◆ **THE PROBLEM**
If a line of the material holds the string "moved", it counts; report the number of such lines alone.

◆ **GIVEN DATA**
*** Block opens ***
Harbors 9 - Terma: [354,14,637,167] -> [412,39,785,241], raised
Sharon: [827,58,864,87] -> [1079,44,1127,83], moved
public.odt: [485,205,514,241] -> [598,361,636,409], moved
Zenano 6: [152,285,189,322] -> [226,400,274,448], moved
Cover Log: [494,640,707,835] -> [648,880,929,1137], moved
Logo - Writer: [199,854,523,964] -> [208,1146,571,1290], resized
*** Block closes ***
◆ **WRITTEN RESPONSE**
4